• **What to produce**: Every picture is to be removed, and all the data is to be copied exactly.
........
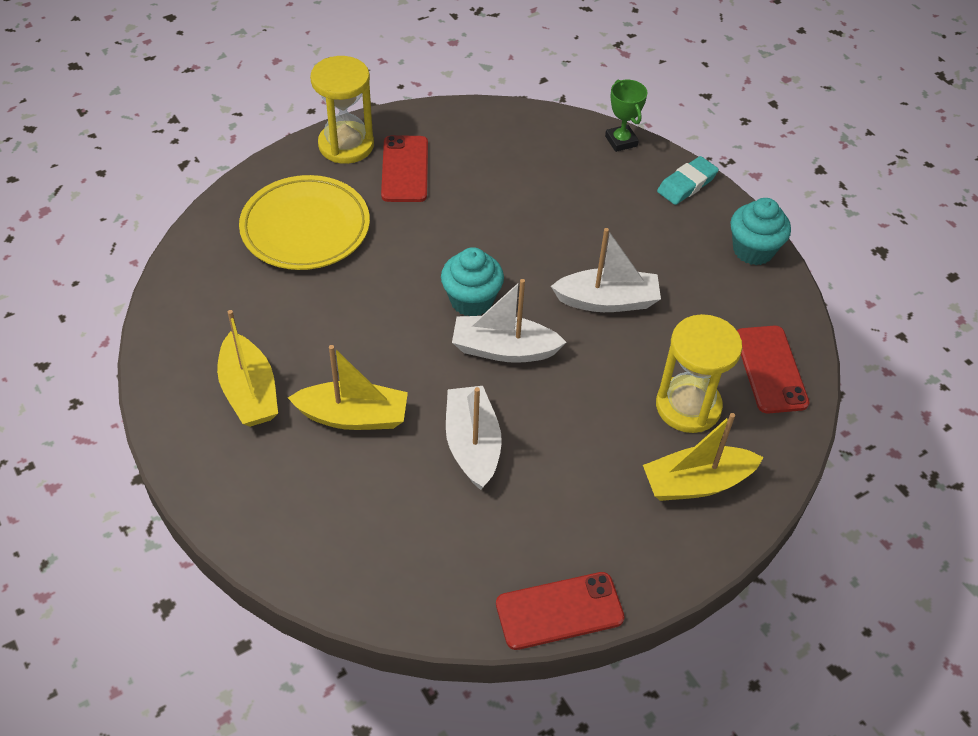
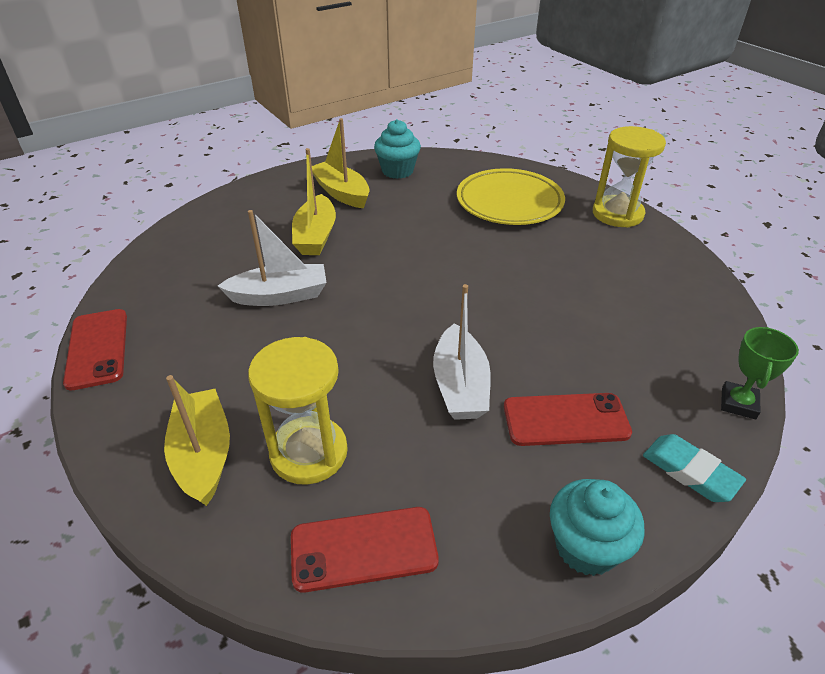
camera: 90 degrees right, 10 degrees down
(249, 392) = (341, 193): yellow boat -> yellow boat turned 75 degrees clockwise
(405, 169) = (602, 246): red phone -> red phone (565, 420)
(471, 300) = (445, 290): turquoise cupcake -> turquoise cupcake (397, 171)
(504, 349) = (387, 311): white boat -> none
(621, 141) = (738, 403): green trophy -> green trophy turned 45 degrees counterclockwise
........
• **Output for this exercise**:
camera: 90 degrees right, 10 degrees down
(249, 392) = (341, 193): yellow boat -> yellow boat turned 75 degrees clockwise
(405, 169) = (602, 246): red phone -> red phone (565, 420)
(471, 300) = (445, 290): turquoise cupcake -> turquoise cupcake (397, 171)
(504, 349) = (387, 311): white boat -> none
(621, 141) = (738, 403): green trophy -> green trophy turned 45 degrees counterclockwise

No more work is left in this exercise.